> THE PROBLEM
Nothing in the data should be left out or altered when it is retyped.

# # # #

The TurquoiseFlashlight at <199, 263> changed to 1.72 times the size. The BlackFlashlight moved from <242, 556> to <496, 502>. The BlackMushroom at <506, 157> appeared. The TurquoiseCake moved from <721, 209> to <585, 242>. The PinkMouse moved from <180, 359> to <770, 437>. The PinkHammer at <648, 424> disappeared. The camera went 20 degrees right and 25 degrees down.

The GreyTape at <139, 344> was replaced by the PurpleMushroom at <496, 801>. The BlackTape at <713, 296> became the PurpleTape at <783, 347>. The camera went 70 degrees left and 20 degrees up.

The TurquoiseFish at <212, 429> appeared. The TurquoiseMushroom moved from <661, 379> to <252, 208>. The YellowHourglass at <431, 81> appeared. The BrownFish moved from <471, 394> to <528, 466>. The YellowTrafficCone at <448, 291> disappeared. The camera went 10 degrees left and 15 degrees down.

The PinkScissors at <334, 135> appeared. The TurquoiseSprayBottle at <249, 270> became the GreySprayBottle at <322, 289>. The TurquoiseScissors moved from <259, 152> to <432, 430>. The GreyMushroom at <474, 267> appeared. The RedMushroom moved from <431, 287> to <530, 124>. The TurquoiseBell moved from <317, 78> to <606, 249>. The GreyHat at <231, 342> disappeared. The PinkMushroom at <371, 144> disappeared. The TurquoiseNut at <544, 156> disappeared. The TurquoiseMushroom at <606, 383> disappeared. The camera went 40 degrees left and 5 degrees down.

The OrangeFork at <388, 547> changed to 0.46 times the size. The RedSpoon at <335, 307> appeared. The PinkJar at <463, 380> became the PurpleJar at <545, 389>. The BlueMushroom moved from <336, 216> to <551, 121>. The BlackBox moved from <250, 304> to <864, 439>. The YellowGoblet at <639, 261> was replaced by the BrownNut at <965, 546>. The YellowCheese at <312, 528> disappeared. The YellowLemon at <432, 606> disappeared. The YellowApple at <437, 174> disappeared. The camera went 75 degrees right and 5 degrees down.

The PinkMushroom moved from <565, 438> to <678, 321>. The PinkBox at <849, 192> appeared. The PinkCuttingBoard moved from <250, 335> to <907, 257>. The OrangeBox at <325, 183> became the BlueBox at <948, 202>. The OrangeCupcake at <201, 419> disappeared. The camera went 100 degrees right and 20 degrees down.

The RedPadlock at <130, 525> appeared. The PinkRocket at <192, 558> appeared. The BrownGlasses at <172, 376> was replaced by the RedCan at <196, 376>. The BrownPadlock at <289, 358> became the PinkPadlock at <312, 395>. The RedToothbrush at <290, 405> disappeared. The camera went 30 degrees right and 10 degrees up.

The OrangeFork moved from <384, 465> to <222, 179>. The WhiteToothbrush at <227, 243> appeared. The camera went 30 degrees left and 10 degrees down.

# # # #

> RESPONSE FOR THIS EXERCISE
The TurquoiseFlashlight at <199, 263> changed to 1.72 times the size. The BlackFlashlight moved from <242, 556> to <496, 502>. The BlackMushroom at <506, 157> appeared. The TurquoiseCake moved from <721, 209> to <585, 242>. The PinkMouse moved from <180, 359> to <770, 437>. The PinkHammer at <648, 424> disappeared. The camera went 20 degrees right and 25 degrees down.

The GreyTape at <139, 344> was replaced by the PurpleMushroom at <496, 801>. The BlackTape at <713, 296> became the PurpleTape at <783, 347>. The camera went 70 degrees left and 20 degrees up.

The TurquoiseFish at <212, 429> appeared. The TurquoiseMushroom moved from <661, 379> to <252, 208>. The YellowHourglass at <431, 81> appeared. The BrownFish moved from <471, 394> to <528, 466>. The YellowTrafficCone at <448, 291> disappeared. The camera went 10 degrees left and 15 degrees down.

The PinkScissors at <334, 135> appeared. The TurquoiseSprayBottle at <249, 270> became the GreySprayBottle at <322, 289>. The TurquoiseScissors moved from <259, 152> to <432, 430>. The GreyMushroom at <474, 267> appeared. The RedMushroom moved from <431, 287> to <530, 124>. The TurquoiseBell moved from <317, 78> to <606, 249>. The GreyHat at <231, 342> disappeared. The PinkMushroom at <371, 144> disappeared. The TurquoiseNut at <544, 156> disappeared. The TurquoiseMushroom at <606, 383> disappeared. The camera went 40 degrees left and 5 degrees down.

The OrangeFork at <388, 547> changed to 0.46 times the size. The RedSpoon at <335, 307> appeared. The PinkJar at <463, 380> became the PurpleJar at <545, 389>. The BlueMushroom moved from <336, 216> to <551, 121>. The BlackBox moved from <250, 304> to <864, 439>. The YellowGoblet at <639, 261> was replaced by the BrownNut at <965, 546>. The YellowCheese at <312, 528> disappeared. The YellowLemon at <432, 606> disappeared. The YellowApple at <437, 174> disappeared. The camera went 75 degrees right and 5 degrees down.

The PinkMushroom moved from <565, 438> to <678, 321>. The PinkBox at <849, 192> appeared. The PinkCuttingBoard moved from <250, 335> to <907, 257>. The OrangeBox at <325, 183> became the BlueBox at <948, 202>. The OrangeCupcake at <201, 419> disappeared. The camera went 100 degrees right and 20 degrees down.

The RedPadlock at <130, 525> appeared. The PinkRocket at <192, 558> appeared. The BrownGlasses at <172, 376> was replaced by the RedCan at <196, 376>. The BrownPadlock at <289, 358> became the PinkPadlock at <312, 395>. The RedToothbrush at <290, 405> disappeared. The camera went 30 degrees right and 10 degrees up.

The OrangeFork moved from <384, 465> to <222, 179>. The WhiteToothbrush at <227, 243> appeared. The camera went 30 degrees left and 10 degrees down.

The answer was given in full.